> **Your task**:
Look below for the line that contains "orange tape [200,173,270,238]", then copy it and each following line exactly, through and including the line that contains "orange cheese [343,189,399,234]".

> **Provided records**:
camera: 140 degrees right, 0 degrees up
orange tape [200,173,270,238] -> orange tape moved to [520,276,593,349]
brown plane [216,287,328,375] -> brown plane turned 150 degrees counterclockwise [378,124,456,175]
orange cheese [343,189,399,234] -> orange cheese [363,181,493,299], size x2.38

...

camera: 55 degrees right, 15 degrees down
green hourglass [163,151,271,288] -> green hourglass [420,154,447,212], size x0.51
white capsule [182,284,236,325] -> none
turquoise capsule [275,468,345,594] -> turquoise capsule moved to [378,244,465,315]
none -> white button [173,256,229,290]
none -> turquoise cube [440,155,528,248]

--

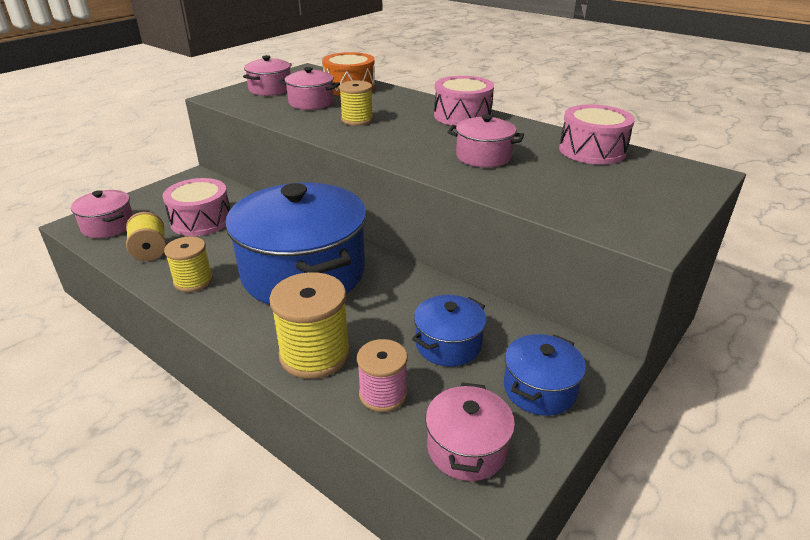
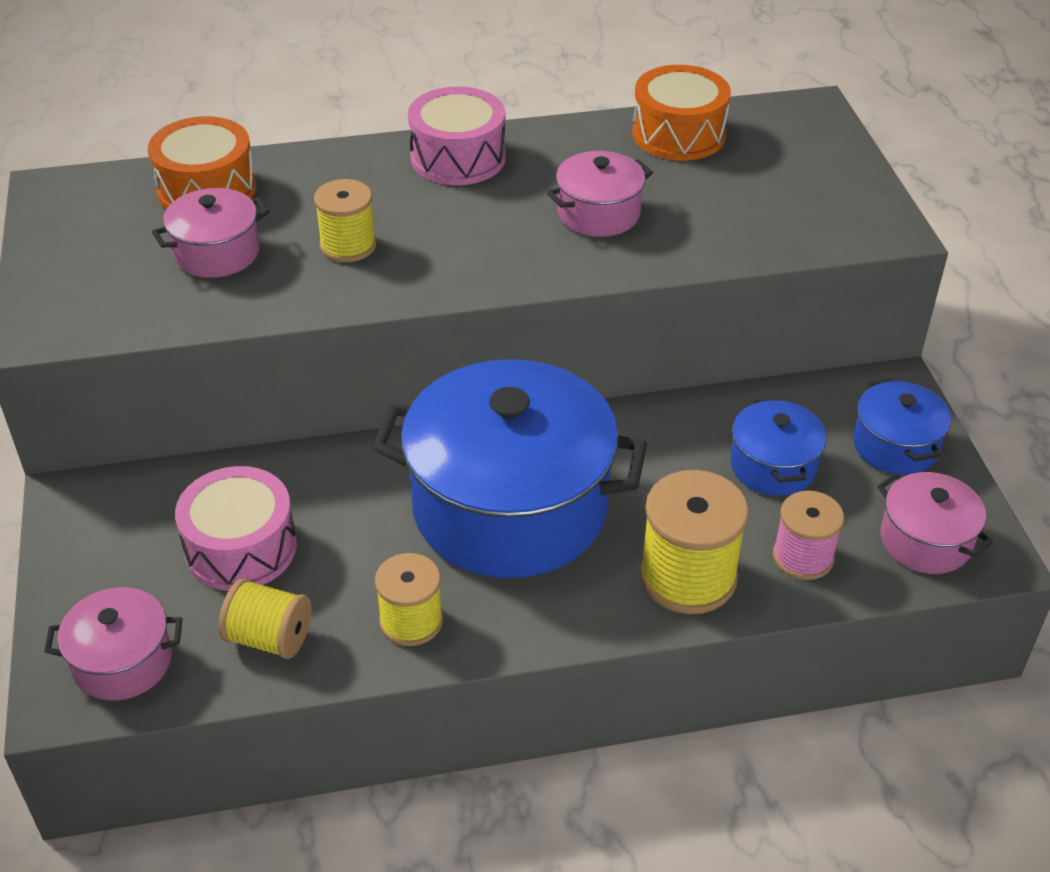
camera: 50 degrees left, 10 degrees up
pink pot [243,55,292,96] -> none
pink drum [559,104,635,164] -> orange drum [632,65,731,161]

> **Reply**:
orange tape [200,173,270,238] -> orange tape moved to [520,276,593,349]
brown plane [216,287,328,375] -> brown plane turned 150 degrees counterclockwise [378,124,456,175]
orange cheese [343,189,399,234] -> orange cheese [363,181,493,299], size x2.38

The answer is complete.